Provided entries section start
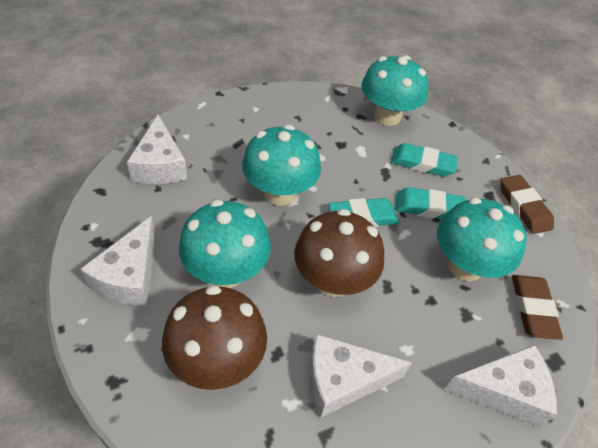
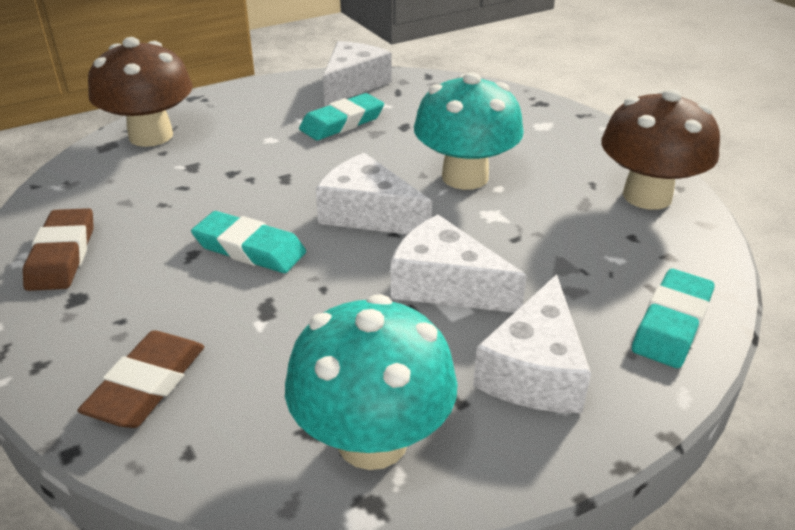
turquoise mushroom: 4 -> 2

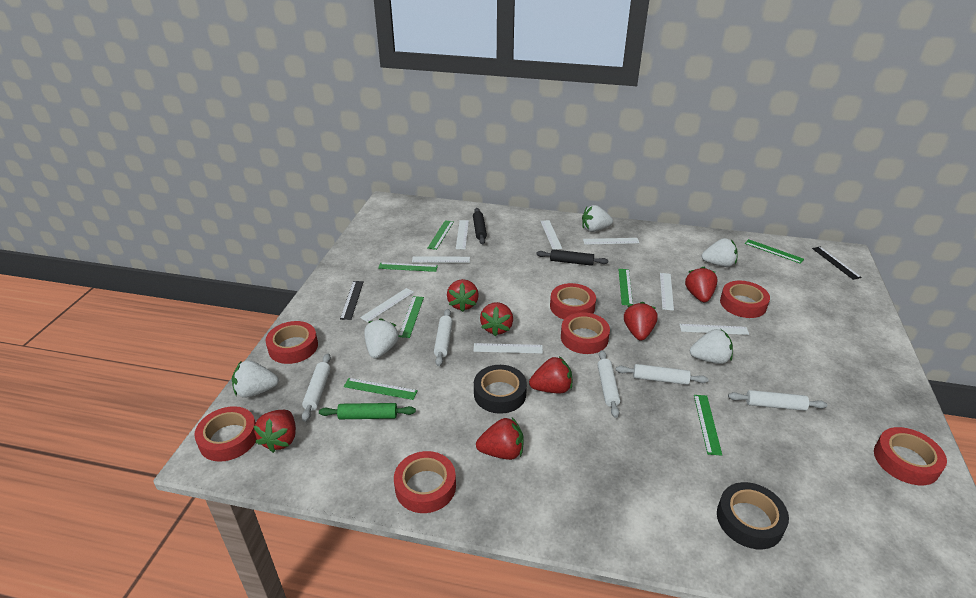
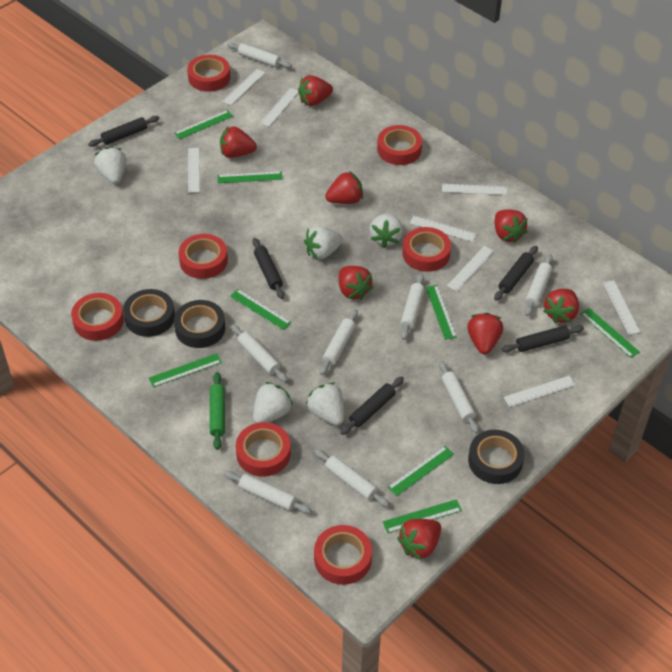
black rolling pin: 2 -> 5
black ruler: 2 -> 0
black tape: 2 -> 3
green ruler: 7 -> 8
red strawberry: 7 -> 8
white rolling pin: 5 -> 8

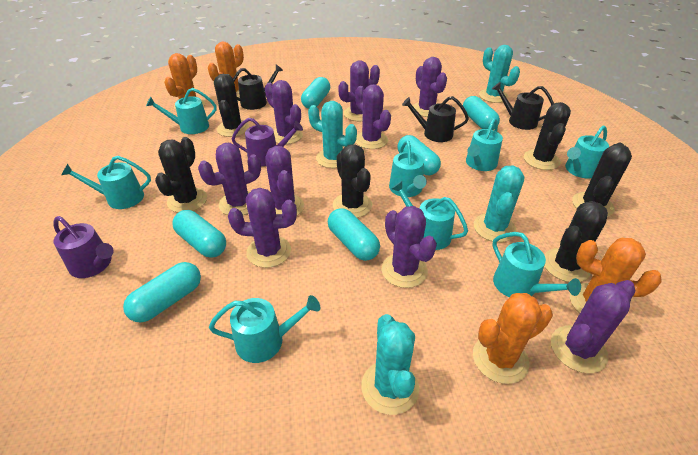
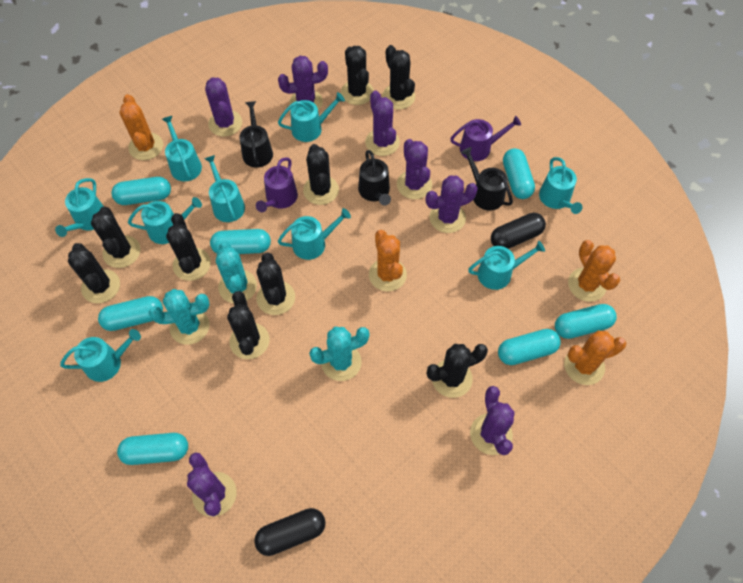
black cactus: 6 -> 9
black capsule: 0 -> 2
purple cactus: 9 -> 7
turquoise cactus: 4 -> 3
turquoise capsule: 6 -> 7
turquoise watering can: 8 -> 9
Provided entries section end
Action item |
Check each line of the data above for the word "cactus" and copy the ones where it is found.

Completed task |
black cactus: 6 -> 9
purple cactus: 9 -> 7
turquoise cactus: 4 -> 3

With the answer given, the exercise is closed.